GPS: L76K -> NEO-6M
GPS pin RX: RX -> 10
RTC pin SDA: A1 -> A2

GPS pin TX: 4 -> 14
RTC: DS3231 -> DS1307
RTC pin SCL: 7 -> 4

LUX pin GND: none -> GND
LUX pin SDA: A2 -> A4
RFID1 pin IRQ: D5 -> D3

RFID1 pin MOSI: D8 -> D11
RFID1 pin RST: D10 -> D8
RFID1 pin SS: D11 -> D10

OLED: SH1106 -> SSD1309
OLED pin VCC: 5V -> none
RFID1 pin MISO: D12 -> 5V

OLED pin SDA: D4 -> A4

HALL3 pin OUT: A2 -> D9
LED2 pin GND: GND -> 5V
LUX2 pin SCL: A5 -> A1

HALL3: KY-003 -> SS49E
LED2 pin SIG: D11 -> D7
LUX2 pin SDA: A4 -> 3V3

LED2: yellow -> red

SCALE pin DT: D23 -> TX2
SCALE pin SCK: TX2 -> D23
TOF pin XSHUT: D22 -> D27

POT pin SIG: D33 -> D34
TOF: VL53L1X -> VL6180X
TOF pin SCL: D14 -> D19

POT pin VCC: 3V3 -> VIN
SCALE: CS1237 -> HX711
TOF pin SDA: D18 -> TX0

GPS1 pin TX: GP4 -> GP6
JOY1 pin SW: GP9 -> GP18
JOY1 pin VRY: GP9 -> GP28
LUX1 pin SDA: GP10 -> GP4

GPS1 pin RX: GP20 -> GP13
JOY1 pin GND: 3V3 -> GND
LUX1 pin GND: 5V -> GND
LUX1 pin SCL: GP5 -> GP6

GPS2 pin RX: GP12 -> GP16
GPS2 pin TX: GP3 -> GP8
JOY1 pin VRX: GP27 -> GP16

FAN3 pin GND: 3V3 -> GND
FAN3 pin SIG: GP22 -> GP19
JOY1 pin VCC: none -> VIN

§ Your instructions
Beginning at the line that contains "LED2 pin GND: GND -> 5V", reproduce every line down to the last line of the entries above, exactly and only those.

§ Task output
LED2 pin GND: GND -> 5V
LUX2 pin SCL: A5 -> A1

HALL3: KY-003 -> SS49E
LED2 pin SIG: D11 -> D7
LUX2 pin SDA: A4 -> 3V3

LED2: yellow -> red

SCALE pin DT: D23 -> TX2
SCALE pin SCK: TX2 -> D23
TOF pin XSHUT: D22 -> D27

POT pin SIG: D33 -> D34
TOF: VL53L1X -> VL6180X
TOF pin SCL: D14 -> D19

POT pin VCC: 3V3 -> VIN
SCALE: CS1237 -> HX711
TOF pin SDA: D18 -> TX0

GPS1 pin TX: GP4 -> GP6
JOY1 pin SW: GP9 -> GP18
JOY1 pin VRY: GP9 -> GP28
LUX1 pin SDA: GP10 -> GP4

GPS1 pin RX: GP20 -> GP13
JOY1 pin GND: 3V3 -> GND
LUX1 pin GND: 5V -> GND
LUX1 pin SCL: GP5 -> GP6

GPS2 pin RX: GP12 -> GP16
GPS2 pin TX: GP3 -> GP8
JOY1 pin VRX: GP27 -> GP16

FAN3 pin GND: 3V3 -> GND
FAN3 pin SIG: GP22 -> GP19
JOY1 pin VCC: none -> VIN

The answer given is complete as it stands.